### [GIVEN ENTRIES]
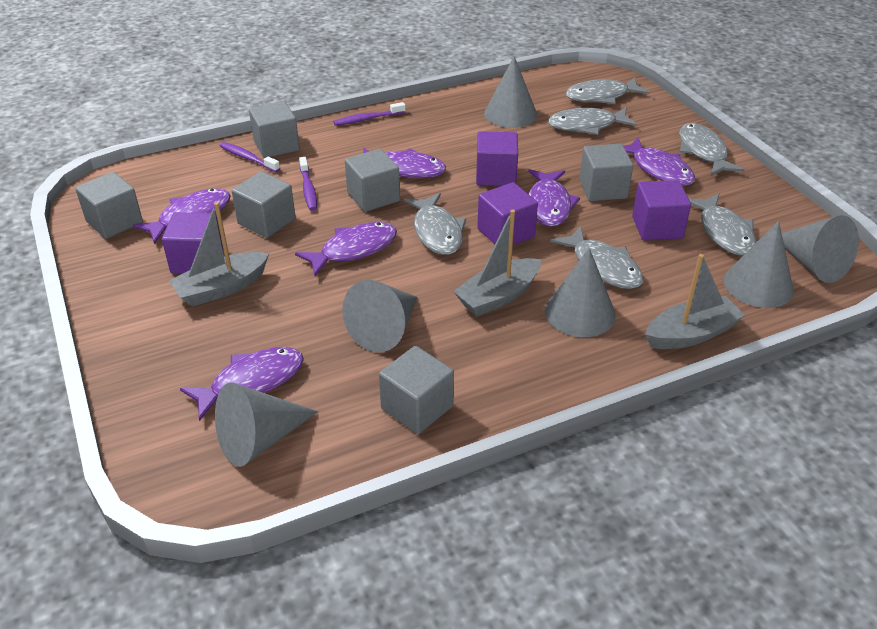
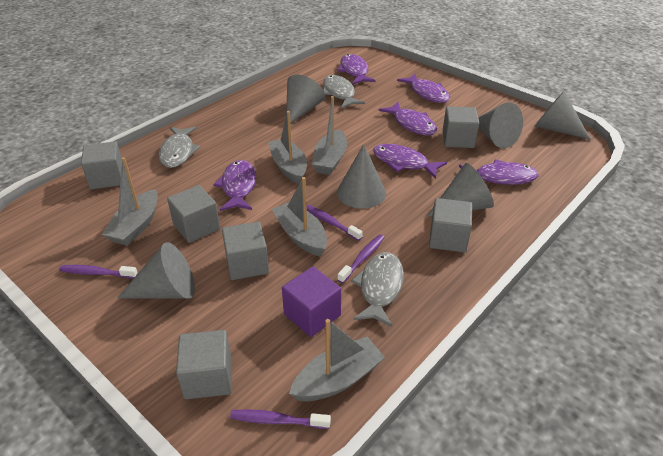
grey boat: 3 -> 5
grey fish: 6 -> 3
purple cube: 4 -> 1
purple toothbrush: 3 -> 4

* * *

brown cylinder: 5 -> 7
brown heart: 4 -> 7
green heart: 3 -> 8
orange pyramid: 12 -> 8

### [WHAT THE TASK REQUIRES]
Out of the data above, set down the lines from the one with "grey boat: 3 -> 5" to the one with "purple toothbrush: 3 -> 4", both included, exactly as written and with no additions.

### [SOLUTION FOR THIS PROBLEM]
grey boat: 3 -> 5
grey fish: 6 -> 3
purple cube: 4 -> 1
purple toothbrush: 3 -> 4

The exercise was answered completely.